**TASK BRIEF**
Work out how many lines in the data below contain "cupcake", and state that count with nothing added.

**DATA SUPPLIED**
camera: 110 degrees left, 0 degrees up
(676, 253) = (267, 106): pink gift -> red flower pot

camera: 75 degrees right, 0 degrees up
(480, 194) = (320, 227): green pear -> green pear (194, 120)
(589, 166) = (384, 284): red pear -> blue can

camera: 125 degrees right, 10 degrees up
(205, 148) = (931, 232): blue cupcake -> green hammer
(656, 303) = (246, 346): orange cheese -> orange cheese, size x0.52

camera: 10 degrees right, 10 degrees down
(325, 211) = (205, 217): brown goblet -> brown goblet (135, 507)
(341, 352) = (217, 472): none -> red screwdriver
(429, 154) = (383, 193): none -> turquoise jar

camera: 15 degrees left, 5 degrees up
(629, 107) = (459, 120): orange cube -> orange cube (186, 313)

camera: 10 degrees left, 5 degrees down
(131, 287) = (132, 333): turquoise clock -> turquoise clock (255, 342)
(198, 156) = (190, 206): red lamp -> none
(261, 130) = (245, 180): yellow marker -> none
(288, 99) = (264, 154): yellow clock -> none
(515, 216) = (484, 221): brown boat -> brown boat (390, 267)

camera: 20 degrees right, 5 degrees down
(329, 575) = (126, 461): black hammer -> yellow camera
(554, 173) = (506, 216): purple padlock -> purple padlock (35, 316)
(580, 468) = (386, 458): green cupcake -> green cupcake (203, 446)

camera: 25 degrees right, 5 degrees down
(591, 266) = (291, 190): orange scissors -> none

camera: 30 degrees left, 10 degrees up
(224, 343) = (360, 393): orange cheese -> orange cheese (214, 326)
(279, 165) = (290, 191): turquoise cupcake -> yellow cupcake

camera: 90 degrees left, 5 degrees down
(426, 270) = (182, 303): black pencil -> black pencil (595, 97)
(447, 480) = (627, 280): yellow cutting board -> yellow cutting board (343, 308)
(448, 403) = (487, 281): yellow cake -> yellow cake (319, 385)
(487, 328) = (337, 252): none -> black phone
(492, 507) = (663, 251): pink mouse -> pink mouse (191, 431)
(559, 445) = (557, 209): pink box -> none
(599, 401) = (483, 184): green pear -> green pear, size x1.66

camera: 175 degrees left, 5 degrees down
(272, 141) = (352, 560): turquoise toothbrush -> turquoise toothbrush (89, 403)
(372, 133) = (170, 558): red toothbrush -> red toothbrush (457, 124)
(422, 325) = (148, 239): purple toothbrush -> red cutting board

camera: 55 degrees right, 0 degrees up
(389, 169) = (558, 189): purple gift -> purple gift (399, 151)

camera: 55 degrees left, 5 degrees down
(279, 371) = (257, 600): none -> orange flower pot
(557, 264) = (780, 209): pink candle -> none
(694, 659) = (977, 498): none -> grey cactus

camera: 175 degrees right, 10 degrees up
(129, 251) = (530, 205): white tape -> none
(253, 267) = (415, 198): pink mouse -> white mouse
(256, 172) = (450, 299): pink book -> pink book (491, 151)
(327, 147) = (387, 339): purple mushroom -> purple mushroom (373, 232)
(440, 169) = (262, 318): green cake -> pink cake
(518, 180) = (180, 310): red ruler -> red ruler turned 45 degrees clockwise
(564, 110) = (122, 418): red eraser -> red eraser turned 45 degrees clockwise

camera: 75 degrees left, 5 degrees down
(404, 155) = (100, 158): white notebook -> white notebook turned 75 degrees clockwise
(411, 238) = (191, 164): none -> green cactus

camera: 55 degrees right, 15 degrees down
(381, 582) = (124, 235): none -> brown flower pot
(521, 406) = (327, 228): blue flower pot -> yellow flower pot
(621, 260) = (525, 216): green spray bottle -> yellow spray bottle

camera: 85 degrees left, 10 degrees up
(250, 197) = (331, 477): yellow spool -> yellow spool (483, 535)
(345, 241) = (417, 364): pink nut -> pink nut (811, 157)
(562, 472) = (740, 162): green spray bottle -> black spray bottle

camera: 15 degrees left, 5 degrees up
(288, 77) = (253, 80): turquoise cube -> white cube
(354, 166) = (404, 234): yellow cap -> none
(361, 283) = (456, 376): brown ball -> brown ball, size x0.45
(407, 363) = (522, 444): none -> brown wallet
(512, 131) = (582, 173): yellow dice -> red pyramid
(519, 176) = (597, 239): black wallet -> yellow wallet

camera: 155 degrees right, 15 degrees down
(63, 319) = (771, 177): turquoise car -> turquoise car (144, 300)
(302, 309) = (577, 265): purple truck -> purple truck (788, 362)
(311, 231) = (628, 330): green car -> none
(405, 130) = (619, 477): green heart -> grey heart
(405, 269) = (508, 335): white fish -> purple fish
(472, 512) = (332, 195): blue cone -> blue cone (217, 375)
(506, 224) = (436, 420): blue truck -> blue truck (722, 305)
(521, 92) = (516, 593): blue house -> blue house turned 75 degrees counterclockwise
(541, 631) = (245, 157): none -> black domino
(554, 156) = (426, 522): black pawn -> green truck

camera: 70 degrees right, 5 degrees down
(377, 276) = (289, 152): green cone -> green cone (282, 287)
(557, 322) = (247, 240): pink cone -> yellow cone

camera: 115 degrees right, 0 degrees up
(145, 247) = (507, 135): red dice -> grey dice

**RESULT OF THE EXERCISE**
3